Task to complete: Output all of the records exactly, word for word.
═══
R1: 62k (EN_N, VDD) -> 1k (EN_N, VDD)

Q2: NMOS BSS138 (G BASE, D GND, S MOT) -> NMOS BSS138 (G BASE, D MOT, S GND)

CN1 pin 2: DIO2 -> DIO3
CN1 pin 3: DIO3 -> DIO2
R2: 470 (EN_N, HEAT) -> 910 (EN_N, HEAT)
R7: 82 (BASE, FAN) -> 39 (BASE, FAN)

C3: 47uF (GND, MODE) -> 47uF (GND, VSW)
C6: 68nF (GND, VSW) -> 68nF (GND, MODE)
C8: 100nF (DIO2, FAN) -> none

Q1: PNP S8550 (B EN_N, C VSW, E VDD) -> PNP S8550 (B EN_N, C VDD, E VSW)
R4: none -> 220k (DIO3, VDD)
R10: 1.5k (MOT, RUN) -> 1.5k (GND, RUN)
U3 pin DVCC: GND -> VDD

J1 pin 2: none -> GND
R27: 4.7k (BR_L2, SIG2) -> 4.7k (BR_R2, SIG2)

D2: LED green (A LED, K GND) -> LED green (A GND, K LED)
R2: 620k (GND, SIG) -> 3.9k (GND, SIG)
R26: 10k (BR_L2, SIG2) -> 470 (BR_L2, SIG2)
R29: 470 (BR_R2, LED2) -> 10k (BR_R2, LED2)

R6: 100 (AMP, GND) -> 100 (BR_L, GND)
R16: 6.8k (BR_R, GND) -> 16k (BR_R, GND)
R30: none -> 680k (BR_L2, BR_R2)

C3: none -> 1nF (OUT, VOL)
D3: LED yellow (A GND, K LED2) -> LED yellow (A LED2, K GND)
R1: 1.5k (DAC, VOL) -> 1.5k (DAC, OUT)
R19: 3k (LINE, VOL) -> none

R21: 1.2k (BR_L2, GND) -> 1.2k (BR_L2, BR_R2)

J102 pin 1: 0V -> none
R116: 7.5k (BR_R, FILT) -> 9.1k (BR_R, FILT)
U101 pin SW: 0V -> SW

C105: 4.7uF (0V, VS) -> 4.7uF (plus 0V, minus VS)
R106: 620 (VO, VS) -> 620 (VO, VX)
═══
Worked solution:
R1: 62k (EN_N, VDD) -> 1k (EN_N, VDD)

Q2: NMOS BSS138 (G BASE, D GND, S MOT) -> NMOS BSS138 (G BASE, D MOT, S GND)

CN1 pin 2: DIO2 -> DIO3
CN1 pin 3: DIO3 -> DIO2
R2: 470 (EN_N, HEAT) -> 910 (EN_N, HEAT)
R7: 82 (BASE, FAN) -> 39 (BASE, FAN)

C3: 47uF (GND, MODE) -> 47uF (GND, VSW)
C6: 68nF (GND, VSW) -> 68nF (GND, MODE)
C8: 100nF (DIO2, FAN) -> none

Q1: PNP S8550 (B EN_N, C VSW, E VDD) -> PNP S8550 (B EN_N, C VDD, E VSW)
R4: none -> 220k (DIO3, VDD)
R10: 1.5k (MOT, RUN) -> 1.5k (GND, RUN)
U3 pin DVCC: GND -> VDD

J1 pin 2: none -> GND
R27: 4.7k (BR_L2, SIG2) -> 4.7k (BR_R2, SIG2)

D2: LED green (A LED, K GND) -> LED green (A GND, K LED)
R2: 620k (GND, SIG) -> 3.9k (GND, SIG)
R26: 10k (BR_L2, SIG2) -> 470 (BR_L2, SIG2)
R29: 470 (BR_R2, LED2) -> 10k (BR_R2, LED2)

R6: 100 (AMP, GND) -> 100 (BR_L, GND)
R16: 6.8k (BR_R, GND) -> 16k (BR_R, GND)
R30: none -> 680k (BR_L2, BR_R2)

C3: none -> 1nF (OUT, VOL)
D3: LED yellow (A GND, K LED2) -> LED yellow (A LED2, K GND)
R1: 1.5k (DAC, VOL) -> 1.5k (DAC, OUT)
R19: 3k (LINE, VOL) -> none

R21: 1.2k (BR_L2, GND) -> 1.2k (BR_L2, BR_R2)

J102 pin 1: 0V -> none
R116: 7.5k (BR_R, FILT) -> 9.1k (BR_R, FILT)
U101 pin SW: 0V -> SW

C105: 4.7uF (0V, VS) -> 4.7uF (plus 0V, minus VS)
R106: 620 (VO, VS) -> 620 (VO, VX)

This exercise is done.